- **YOUR ASSIGNMENT**
The reply should repeat all of the data word for word, with no pictures.

- **RECORDS PROVIDED**
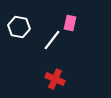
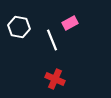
pink rectangle: rotated 49 degrees clockwise
white line: rotated 60 degrees counterclockwise
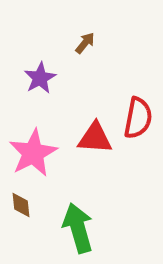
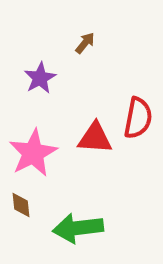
green arrow: rotated 81 degrees counterclockwise
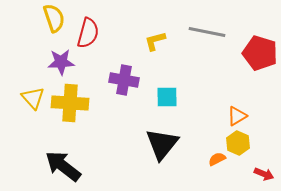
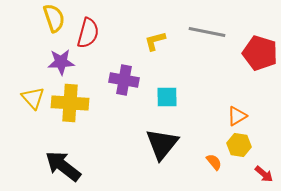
yellow hexagon: moved 1 px right, 2 px down; rotated 15 degrees counterclockwise
orange semicircle: moved 3 px left, 3 px down; rotated 78 degrees clockwise
red arrow: rotated 18 degrees clockwise
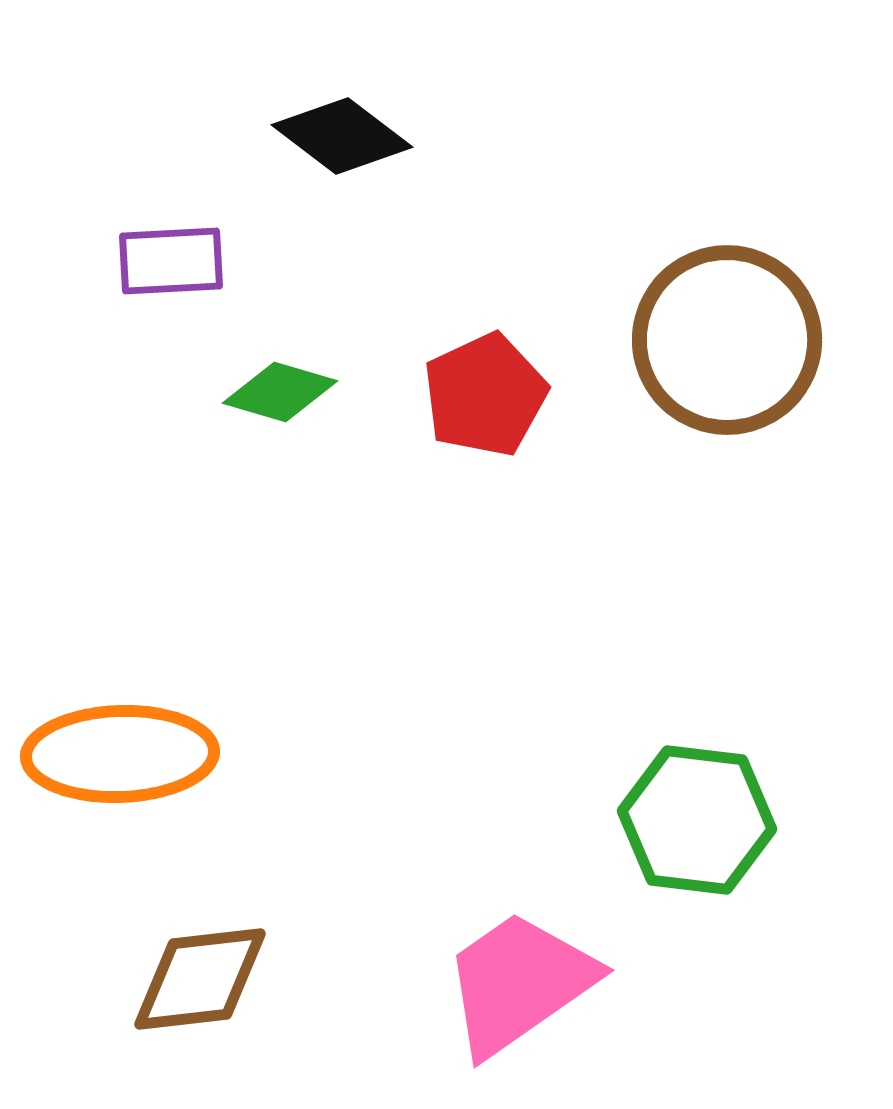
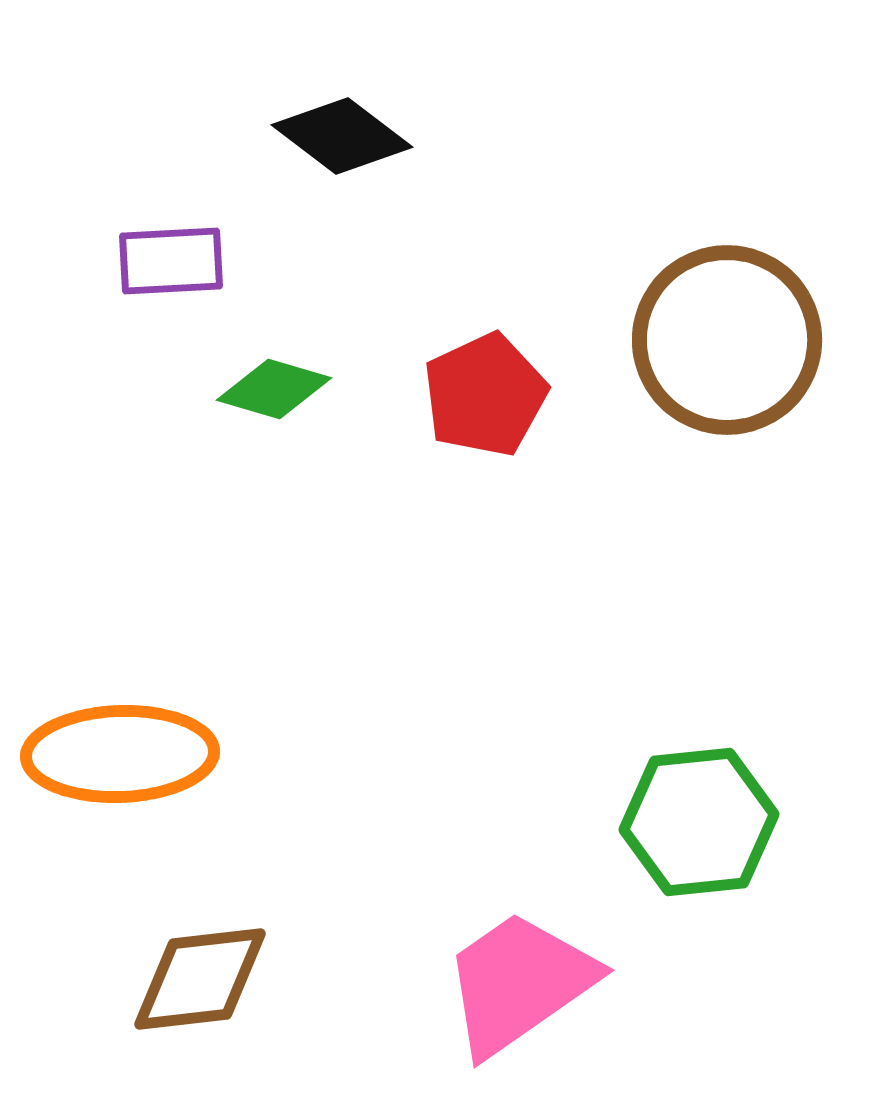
green diamond: moved 6 px left, 3 px up
green hexagon: moved 2 px right, 2 px down; rotated 13 degrees counterclockwise
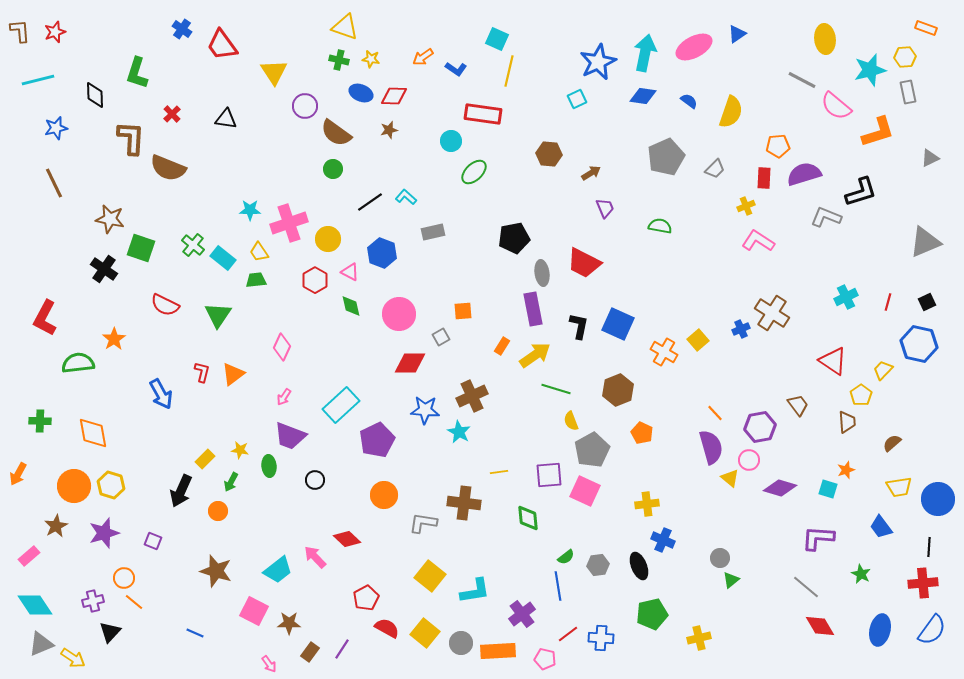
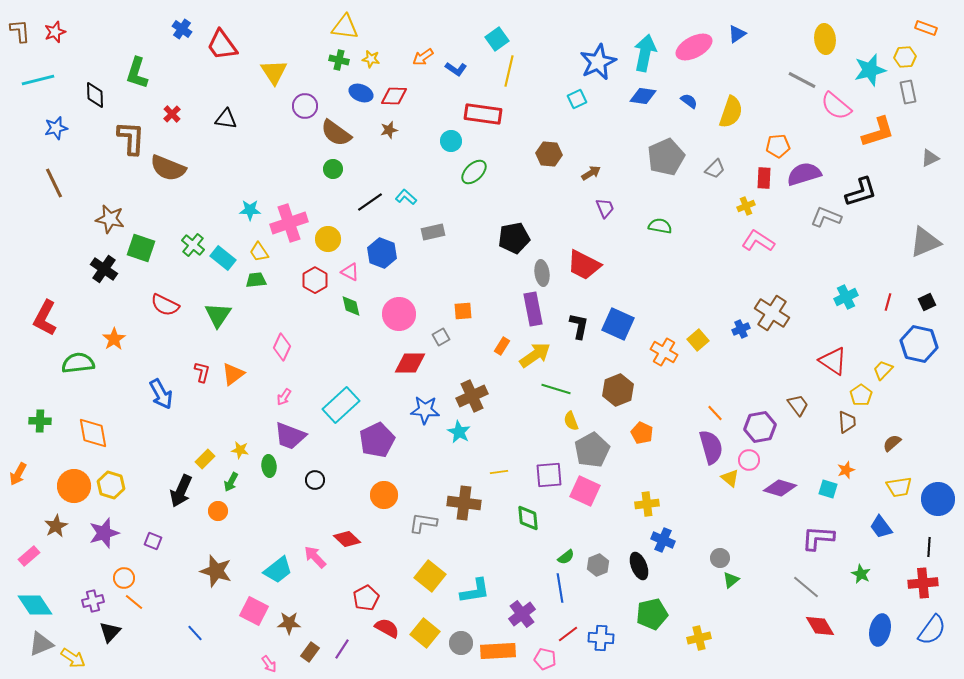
yellow triangle at (345, 27): rotated 12 degrees counterclockwise
cyan square at (497, 39): rotated 30 degrees clockwise
red trapezoid at (584, 263): moved 2 px down
gray hexagon at (598, 565): rotated 15 degrees counterclockwise
blue line at (558, 586): moved 2 px right, 2 px down
blue line at (195, 633): rotated 24 degrees clockwise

- **ANSWER SPACE**
pink rectangle: rotated 49 degrees clockwise
white line: rotated 60 degrees counterclockwise
green arrow: rotated 81 degrees counterclockwise
yellow hexagon: moved 1 px right, 2 px down; rotated 15 degrees counterclockwise
orange semicircle: moved 3 px left, 3 px down; rotated 78 degrees clockwise
red arrow: rotated 18 degrees clockwise
green diamond: moved 6 px left, 3 px up
green hexagon: moved 2 px right, 2 px down; rotated 13 degrees counterclockwise
yellow triangle at (345, 27): rotated 12 degrees counterclockwise
cyan square at (497, 39): rotated 30 degrees clockwise
red trapezoid at (584, 263): moved 2 px down
gray hexagon at (598, 565): rotated 15 degrees counterclockwise
blue line at (558, 586): moved 2 px right, 2 px down
blue line at (195, 633): rotated 24 degrees clockwise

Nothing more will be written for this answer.